* Problem to solve
Lines from the line with "MATRIX3 pin CS: A15 -> B6" to the line with "LCD2: LCD0802 -> LCD1602" in the entries below, and only those, must be output exactly, with both ends included.

* Input for this task
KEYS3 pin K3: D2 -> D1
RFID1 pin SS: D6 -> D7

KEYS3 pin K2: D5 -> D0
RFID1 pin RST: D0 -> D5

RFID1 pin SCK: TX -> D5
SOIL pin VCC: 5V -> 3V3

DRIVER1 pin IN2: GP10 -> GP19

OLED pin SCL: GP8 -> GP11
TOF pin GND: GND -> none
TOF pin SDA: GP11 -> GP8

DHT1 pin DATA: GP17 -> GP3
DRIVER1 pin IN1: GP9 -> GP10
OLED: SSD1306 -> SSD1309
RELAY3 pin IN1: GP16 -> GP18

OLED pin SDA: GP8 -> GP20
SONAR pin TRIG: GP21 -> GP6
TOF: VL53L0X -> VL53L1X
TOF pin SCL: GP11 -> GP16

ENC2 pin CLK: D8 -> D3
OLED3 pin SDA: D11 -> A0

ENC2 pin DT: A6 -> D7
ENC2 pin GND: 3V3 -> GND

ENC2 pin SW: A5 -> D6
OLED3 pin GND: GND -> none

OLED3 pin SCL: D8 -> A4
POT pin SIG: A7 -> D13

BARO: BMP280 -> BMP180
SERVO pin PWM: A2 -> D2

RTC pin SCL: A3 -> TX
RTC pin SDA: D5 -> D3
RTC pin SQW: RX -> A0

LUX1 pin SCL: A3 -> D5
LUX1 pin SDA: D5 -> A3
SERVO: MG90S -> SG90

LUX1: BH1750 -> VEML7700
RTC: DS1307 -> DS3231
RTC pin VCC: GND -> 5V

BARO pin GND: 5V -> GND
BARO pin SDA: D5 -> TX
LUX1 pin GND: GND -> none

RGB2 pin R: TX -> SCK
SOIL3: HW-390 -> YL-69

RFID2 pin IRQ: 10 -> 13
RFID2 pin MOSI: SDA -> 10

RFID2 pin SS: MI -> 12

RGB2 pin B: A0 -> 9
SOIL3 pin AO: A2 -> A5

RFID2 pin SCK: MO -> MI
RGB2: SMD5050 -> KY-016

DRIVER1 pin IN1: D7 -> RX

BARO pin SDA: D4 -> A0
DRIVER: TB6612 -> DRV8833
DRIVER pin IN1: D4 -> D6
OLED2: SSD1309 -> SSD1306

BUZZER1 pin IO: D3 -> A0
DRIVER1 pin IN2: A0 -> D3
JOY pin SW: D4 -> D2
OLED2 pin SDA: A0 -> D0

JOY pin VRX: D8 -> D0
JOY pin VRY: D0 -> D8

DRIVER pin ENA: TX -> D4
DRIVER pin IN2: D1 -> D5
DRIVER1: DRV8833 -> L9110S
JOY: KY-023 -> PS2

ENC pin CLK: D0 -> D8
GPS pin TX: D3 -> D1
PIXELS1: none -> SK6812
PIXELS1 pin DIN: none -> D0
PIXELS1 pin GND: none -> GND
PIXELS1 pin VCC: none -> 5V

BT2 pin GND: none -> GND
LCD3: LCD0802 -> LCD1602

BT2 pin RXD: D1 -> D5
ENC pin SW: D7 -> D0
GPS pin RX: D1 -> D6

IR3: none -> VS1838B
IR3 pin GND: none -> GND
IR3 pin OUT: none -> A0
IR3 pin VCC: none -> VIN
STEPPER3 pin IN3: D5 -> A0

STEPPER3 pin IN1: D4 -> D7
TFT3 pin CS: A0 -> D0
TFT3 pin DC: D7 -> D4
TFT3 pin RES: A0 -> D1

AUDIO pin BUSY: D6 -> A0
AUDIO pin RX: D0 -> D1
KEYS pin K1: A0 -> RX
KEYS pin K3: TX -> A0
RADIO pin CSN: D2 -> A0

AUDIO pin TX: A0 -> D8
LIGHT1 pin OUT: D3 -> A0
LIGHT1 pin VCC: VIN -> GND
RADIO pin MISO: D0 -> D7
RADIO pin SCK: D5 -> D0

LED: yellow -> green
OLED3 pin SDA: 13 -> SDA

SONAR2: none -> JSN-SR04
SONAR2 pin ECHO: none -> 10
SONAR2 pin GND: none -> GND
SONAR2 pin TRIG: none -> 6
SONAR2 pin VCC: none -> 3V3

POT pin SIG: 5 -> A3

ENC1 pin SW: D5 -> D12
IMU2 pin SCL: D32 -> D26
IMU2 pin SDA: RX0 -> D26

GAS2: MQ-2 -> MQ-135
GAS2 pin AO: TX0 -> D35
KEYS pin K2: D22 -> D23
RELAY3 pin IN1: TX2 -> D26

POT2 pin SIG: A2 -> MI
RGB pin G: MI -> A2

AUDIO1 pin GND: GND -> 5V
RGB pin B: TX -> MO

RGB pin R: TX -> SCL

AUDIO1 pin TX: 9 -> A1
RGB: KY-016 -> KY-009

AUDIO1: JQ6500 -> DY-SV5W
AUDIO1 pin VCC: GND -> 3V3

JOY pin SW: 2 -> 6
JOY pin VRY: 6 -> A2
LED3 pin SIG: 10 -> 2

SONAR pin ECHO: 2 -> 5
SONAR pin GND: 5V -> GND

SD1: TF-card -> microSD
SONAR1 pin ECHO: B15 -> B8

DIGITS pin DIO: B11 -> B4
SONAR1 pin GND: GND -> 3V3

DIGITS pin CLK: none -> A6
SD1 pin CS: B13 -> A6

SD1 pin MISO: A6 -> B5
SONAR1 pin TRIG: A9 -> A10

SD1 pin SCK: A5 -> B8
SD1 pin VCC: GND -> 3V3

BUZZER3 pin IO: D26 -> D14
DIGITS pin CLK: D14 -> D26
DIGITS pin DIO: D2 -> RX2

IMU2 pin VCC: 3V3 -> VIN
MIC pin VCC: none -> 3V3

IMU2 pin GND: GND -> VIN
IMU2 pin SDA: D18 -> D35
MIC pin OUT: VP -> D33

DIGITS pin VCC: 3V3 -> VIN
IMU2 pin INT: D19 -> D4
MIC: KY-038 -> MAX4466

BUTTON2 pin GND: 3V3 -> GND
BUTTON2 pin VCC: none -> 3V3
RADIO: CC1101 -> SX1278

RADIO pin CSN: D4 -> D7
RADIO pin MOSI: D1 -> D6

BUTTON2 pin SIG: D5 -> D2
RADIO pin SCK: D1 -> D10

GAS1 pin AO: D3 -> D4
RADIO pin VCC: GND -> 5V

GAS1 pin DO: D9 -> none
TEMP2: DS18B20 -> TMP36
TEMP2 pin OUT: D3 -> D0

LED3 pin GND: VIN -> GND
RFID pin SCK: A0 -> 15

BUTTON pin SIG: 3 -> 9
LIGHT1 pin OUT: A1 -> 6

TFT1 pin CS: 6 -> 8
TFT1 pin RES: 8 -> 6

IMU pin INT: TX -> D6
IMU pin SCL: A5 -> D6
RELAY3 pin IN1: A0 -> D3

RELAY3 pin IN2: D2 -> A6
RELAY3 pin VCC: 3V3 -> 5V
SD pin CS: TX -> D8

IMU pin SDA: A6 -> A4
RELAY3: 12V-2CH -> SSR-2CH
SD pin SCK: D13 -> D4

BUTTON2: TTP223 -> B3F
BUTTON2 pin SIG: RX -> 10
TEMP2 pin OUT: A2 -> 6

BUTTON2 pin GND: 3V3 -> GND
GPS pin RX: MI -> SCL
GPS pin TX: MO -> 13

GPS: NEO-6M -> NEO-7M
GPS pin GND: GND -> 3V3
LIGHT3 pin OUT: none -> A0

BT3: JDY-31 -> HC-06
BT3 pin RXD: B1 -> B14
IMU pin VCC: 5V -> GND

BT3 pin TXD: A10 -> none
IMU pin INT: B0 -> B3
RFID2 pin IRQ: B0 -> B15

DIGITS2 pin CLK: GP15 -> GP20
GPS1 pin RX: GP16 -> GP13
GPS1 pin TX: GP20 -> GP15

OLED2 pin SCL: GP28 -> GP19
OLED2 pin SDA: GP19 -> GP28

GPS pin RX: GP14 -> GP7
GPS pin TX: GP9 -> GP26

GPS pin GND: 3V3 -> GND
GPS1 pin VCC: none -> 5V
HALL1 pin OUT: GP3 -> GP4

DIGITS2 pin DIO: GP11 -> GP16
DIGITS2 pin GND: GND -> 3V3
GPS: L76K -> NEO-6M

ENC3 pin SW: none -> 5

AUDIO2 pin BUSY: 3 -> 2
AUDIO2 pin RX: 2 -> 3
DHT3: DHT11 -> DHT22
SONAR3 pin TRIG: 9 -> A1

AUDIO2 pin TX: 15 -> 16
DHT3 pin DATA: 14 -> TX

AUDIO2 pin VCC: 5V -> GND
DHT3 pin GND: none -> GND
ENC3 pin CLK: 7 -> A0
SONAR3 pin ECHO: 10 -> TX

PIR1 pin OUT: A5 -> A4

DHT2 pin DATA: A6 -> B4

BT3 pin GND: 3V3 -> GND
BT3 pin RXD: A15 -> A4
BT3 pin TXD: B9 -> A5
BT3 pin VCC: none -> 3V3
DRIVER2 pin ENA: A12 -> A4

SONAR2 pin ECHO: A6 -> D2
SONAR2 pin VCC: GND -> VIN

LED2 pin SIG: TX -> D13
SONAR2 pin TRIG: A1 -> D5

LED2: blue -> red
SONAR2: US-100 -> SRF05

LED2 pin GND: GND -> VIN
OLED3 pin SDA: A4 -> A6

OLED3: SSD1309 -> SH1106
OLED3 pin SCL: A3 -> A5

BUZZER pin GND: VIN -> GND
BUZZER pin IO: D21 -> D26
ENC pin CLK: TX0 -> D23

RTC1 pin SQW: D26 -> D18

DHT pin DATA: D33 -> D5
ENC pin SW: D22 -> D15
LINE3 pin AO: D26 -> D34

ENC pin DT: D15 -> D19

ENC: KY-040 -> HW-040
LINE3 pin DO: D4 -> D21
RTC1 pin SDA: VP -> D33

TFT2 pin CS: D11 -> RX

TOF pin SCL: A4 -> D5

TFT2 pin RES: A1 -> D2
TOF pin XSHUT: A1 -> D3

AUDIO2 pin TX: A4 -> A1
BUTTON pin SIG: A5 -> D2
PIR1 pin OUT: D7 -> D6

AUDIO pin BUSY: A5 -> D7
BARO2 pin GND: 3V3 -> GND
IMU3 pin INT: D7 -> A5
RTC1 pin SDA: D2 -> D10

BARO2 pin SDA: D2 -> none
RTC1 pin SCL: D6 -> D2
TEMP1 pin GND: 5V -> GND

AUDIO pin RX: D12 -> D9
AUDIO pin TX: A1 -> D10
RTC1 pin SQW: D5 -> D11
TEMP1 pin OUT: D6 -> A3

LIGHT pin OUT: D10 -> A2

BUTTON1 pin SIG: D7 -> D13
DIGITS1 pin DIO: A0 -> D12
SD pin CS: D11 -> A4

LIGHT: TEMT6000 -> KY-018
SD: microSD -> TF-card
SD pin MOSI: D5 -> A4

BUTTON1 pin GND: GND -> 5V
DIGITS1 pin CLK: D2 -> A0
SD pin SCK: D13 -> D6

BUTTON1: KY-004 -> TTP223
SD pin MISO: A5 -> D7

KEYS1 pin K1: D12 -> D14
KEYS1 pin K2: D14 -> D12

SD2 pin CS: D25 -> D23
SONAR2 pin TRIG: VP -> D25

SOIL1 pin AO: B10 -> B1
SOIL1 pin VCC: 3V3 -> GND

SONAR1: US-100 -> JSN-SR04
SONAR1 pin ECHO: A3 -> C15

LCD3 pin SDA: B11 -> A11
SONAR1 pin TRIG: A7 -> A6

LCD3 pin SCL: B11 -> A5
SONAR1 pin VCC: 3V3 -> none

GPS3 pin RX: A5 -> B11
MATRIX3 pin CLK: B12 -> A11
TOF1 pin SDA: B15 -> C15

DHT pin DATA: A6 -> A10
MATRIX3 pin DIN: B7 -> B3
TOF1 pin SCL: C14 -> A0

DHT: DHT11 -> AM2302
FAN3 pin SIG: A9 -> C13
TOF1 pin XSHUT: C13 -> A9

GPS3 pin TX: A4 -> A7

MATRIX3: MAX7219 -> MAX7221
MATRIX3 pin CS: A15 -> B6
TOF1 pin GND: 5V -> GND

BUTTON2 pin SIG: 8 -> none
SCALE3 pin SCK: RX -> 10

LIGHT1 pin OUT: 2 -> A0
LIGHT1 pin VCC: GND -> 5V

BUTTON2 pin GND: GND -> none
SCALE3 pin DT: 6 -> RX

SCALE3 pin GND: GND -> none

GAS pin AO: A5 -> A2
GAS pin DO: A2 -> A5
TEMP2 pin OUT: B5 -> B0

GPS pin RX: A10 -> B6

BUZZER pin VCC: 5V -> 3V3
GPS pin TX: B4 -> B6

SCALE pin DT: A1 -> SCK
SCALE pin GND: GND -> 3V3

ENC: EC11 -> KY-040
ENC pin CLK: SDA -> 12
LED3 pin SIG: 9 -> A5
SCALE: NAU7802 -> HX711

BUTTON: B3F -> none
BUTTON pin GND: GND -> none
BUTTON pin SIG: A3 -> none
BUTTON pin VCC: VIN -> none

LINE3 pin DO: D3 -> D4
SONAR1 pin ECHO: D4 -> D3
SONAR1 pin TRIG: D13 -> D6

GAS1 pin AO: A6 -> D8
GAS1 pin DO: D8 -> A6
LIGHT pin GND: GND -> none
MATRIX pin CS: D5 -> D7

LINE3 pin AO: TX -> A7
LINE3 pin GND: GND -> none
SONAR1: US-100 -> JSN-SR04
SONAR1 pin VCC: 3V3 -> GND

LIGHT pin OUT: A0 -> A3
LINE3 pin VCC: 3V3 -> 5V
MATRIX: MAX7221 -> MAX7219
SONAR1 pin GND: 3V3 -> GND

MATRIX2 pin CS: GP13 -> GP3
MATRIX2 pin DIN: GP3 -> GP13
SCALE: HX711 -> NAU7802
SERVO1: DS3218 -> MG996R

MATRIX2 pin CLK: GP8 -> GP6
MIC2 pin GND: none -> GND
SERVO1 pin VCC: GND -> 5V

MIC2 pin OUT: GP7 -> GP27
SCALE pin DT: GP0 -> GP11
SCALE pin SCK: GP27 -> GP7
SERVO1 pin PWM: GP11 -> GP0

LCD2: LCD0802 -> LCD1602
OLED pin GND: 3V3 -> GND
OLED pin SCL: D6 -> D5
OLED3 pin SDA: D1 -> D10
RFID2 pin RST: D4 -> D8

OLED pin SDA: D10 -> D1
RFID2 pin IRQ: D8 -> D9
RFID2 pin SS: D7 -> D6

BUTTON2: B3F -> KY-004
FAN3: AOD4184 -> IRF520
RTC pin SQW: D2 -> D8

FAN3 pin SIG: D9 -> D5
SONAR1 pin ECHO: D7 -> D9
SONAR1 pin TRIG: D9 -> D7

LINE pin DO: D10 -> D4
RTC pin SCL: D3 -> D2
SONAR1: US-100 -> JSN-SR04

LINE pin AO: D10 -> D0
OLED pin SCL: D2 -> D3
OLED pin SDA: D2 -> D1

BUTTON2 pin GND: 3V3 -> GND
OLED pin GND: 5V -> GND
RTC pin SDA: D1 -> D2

* Written solution
MATRIX3 pin CS: A15 -> B6
TOF1 pin GND: 5V -> GND

BUTTON2 pin SIG: 8 -> none
SCALE3 pin SCK: RX -> 10

LIGHT1 pin OUT: 2 -> A0
LIGHT1 pin VCC: GND -> 5V

BUTTON2 pin GND: GND -> none
SCALE3 pin DT: 6 -> RX

SCALE3 pin GND: GND -> none

GAS pin AO: A5 -> A2
GAS pin DO: A2 -> A5
TEMP2 pin OUT: B5 -> B0

GPS pin RX: A10 -> B6

BUZZER pin VCC: 5V -> 3V3
GPS pin TX: B4 -> B6

SCALE pin DT: A1 -> SCK
SCALE pin GND: GND -> 3V3

ENC: EC11 -> KY-040
ENC pin CLK: SDA -> 12
LED3 pin SIG: 9 -> A5
SCALE: NAU7802 -> HX711

BUTTON: B3F -> none
BUTTON pin GND: GND -> none
BUTTON pin SIG: A3 -> none
BUTTON pin VCC: VIN -> none

LINE3 pin DO: D3 -> D4
SONAR1 pin ECHO: D4 -> D3
SONAR1 pin TRIG: D13 -> D6

GAS1 pin AO: A6 -> D8
GAS1 pin DO: D8 -> A6
LIGHT pin GND: GND -> none
MATRIX pin CS: D5 -> D7

LINE3 pin AO: TX -> A7
LINE3 pin GND: GND -> none
SONAR1: US-100 -> JSN-SR04
SONAR1 pin VCC: 3V3 -> GND

LIGHT pin OUT: A0 -> A3
LINE3 pin VCC: 3V3 -> 5V
MATRIX: MAX7221 -> MAX7219
SONAR1 pin GND: 3V3 -> GND

MATRIX2 pin CS: GP13 -> GP3
MATRIX2 pin DIN: GP3 -> GP13
SCALE: HX711 -> NAU7802
SERVO1: DS3218 -> MG996R

MATRIX2 pin CLK: GP8 -> GP6
MIC2 pin GND: none -> GND
SERVO1 pin VCC: GND -> 5V

MIC2 pin OUT: GP7 -> GP27
SCALE pin DT: GP0 -> GP11
SCALE pin SCK: GP27 -> GP7
SERVO1 pin PWM: GP11 -> GP0

LCD2: LCD0802 -> LCD1602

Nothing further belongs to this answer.